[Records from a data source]
........

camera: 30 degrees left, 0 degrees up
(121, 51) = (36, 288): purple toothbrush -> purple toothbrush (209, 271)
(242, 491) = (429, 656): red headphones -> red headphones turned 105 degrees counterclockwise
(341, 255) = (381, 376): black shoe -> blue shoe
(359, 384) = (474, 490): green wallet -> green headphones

........

→ AIM OF THE EXERCISE
Wherever a line of the data holds "headphones", copy that line.

→ TASK ANSWER
(242, 491) = (429, 656): red headphones -> red headphones turned 105 degrees counterclockwise
(359, 384) = (474, 490): green wallet -> green headphones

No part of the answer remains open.